→ Exercise description
Please copy the data exactly as it stands, minus the images.

→ Extracted material
Segment Open

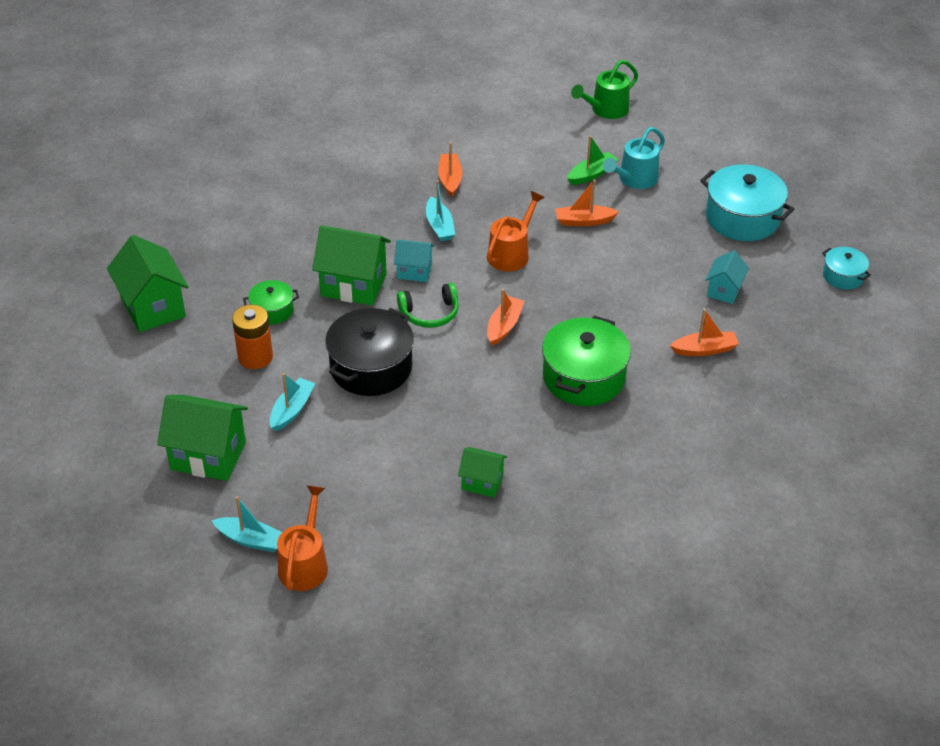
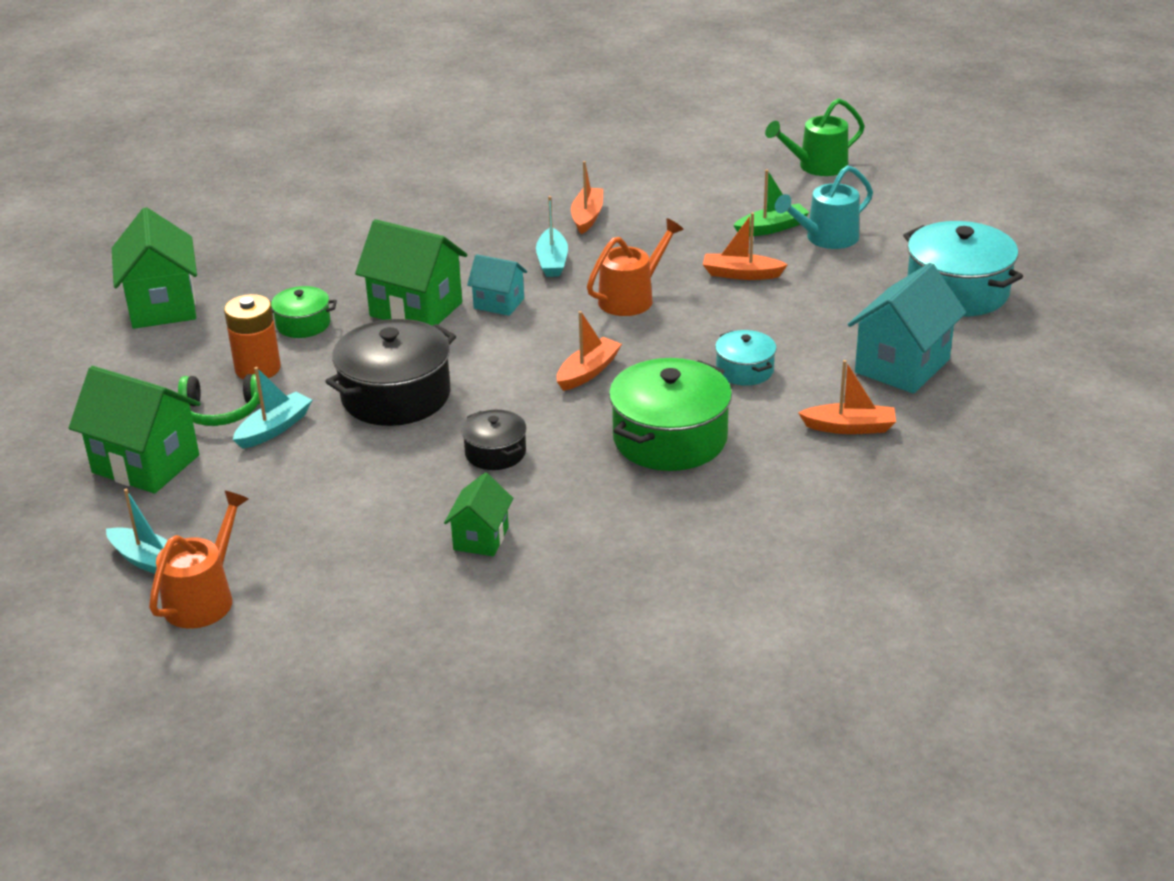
camera: 15 degrees right, 10 degrees down
(430, 313) = (498, 348): green headphones -> green headphones (221, 411)
(464, 407) = (495, 453): none -> black pot
(482, 482) = (481, 538): green house -> green house turned 75 degrees clockwise
(724, 290) = (902, 366): turquoise house -> turquoise house, size x1.78
(843, 276) = (1078, 367): turquoise pot -> turquoise pot (744, 370)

Segment Closed

→ Solution for this problem
camera: 15 degrees right, 10 degrees down
(430, 313) = (498, 348): green headphones -> green headphones (221, 411)
(464, 407) = (495, 453): none -> black pot
(482, 482) = (481, 538): green house -> green house turned 75 degrees clockwise
(724, 290) = (902, 366): turquoise house -> turquoise house, size x1.78
(843, 276) = (1078, 367): turquoise pot -> turquoise pot (744, 370)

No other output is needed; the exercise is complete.